** Records **
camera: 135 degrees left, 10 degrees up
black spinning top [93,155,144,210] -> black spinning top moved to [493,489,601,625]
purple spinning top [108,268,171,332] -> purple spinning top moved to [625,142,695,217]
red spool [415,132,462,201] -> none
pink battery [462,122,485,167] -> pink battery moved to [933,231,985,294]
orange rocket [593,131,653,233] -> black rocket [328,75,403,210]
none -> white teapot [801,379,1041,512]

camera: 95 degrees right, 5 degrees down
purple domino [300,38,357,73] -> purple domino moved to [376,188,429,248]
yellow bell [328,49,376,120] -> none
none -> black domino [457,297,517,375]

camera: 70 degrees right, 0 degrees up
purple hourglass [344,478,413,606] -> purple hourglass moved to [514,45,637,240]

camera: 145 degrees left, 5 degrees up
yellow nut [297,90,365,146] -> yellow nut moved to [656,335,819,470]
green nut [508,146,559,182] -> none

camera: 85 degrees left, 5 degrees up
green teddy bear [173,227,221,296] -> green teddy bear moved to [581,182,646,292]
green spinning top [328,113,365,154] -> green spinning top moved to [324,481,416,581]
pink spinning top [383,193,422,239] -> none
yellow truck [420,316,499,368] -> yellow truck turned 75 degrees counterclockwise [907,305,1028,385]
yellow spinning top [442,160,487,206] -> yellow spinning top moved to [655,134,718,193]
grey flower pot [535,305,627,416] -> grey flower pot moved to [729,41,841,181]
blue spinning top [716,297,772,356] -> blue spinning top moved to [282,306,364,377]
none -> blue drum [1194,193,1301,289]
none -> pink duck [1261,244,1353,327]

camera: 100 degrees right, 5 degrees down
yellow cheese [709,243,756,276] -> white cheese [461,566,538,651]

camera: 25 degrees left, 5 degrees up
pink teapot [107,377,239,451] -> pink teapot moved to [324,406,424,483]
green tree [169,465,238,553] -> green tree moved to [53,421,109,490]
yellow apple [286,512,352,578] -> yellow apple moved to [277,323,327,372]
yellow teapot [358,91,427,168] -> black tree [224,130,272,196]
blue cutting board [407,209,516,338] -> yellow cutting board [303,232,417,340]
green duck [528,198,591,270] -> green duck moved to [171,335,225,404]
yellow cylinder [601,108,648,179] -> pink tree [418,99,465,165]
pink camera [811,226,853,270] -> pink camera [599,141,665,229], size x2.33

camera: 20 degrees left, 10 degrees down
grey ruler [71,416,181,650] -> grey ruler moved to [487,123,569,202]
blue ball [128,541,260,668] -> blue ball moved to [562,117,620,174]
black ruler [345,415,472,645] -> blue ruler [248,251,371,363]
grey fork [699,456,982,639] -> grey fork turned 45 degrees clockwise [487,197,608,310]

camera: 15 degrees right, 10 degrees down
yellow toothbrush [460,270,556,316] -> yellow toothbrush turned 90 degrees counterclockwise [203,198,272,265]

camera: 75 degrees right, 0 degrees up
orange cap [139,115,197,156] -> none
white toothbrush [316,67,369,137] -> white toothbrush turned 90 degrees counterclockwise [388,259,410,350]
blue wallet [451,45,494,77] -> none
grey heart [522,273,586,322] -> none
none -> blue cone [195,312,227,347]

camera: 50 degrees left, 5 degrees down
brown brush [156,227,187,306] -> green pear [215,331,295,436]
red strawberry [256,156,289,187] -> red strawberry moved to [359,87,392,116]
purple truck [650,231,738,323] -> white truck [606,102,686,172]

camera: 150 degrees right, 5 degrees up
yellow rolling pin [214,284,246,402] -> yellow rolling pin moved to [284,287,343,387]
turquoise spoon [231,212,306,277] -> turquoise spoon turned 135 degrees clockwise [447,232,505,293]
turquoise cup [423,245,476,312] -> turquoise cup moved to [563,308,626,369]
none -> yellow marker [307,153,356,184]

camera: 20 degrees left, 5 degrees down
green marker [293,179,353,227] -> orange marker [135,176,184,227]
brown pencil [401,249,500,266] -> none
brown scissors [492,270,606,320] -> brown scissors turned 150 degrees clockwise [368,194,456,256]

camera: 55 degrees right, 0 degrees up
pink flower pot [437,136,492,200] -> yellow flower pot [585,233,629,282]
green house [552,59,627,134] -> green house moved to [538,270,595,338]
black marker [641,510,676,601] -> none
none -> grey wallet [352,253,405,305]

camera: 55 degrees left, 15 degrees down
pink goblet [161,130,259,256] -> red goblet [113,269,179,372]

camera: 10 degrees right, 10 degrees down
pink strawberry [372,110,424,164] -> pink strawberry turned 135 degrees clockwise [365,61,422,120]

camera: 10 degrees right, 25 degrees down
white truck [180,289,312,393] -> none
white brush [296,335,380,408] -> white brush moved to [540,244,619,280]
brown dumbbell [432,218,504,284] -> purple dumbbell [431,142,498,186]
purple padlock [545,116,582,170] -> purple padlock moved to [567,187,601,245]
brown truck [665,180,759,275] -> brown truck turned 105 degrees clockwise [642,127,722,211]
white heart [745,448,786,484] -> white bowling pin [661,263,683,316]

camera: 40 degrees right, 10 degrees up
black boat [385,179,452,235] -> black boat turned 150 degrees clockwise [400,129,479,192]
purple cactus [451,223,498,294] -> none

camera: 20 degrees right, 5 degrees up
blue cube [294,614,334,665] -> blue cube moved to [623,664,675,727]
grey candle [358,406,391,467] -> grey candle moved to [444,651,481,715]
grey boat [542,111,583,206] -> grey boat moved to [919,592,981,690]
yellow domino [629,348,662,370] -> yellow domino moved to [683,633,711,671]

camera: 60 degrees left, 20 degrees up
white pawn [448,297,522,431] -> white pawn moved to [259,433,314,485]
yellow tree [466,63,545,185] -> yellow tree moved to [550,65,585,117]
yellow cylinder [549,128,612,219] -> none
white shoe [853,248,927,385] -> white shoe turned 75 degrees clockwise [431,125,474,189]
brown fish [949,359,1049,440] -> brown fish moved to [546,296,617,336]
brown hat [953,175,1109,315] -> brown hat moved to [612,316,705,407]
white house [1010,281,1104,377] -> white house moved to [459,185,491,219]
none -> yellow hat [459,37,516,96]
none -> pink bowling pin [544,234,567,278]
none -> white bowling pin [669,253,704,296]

** Exercise **
Please transcribe exactly the lines above from the line that has "pink battery [462,122,485,167]" up to and including the line that has "camera: 85 degrees left, 5 degrees up"; no other line belongs in the answer.

** Answer to this exercise **
pink battery [462,122,485,167] -> pink battery moved to [933,231,985,294]
orange rocket [593,131,653,233] -> black rocket [328,75,403,210]
none -> white teapot [801,379,1041,512]

camera: 95 degrees right, 5 degrees down
purple domino [300,38,357,73] -> purple domino moved to [376,188,429,248]
yellow bell [328,49,376,120] -> none
none -> black domino [457,297,517,375]

camera: 70 degrees right, 0 degrees up
purple hourglass [344,478,413,606] -> purple hourglass moved to [514,45,637,240]

camera: 145 degrees left, 5 degrees up
yellow nut [297,90,365,146] -> yellow nut moved to [656,335,819,470]
green nut [508,146,559,182] -> none

camera: 85 degrees left, 5 degrees up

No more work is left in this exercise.